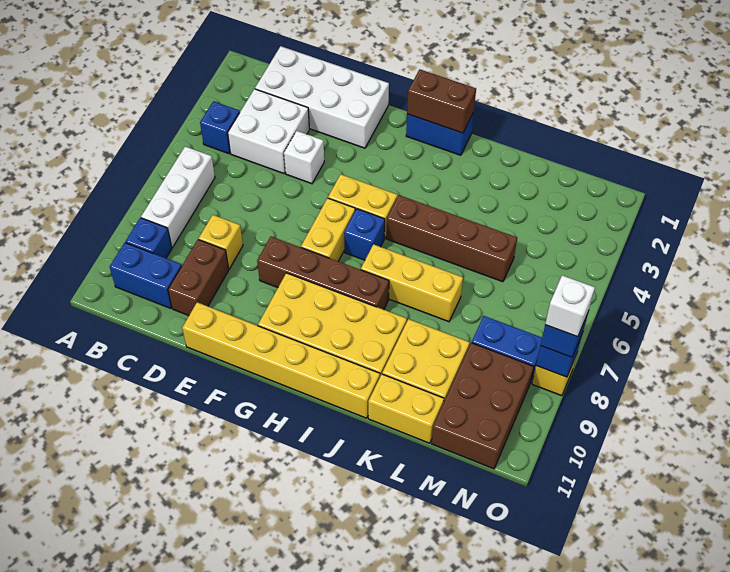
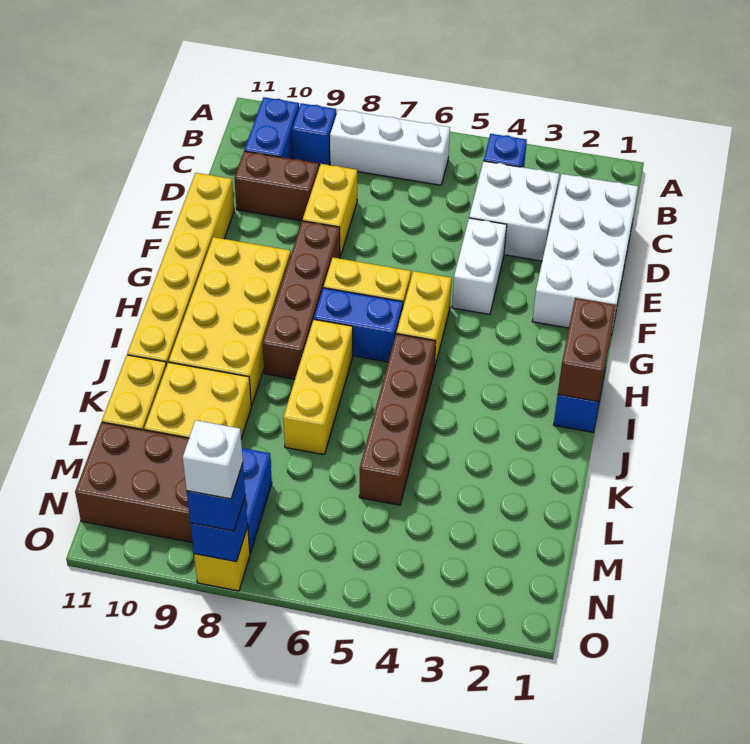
yellow brick D8 level 1 -> yellow brick D8:E8 level 1
white brick E4 level 1 -> white brick E4:F4 level 1
blue brick H6 level 1 -> blue brick H6:H7 level 1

_____

## Exercise requirements
If a picture appears in the data, omit it; transcribe all the rest exactly.

## Response box
yellow brick D8 level 1 -> yellow brick D8:E8 level 1
white brick E4 level 1 -> white brick E4:F4 level 1
blue brick H6 level 1 -> blue brick H6:H7 level 1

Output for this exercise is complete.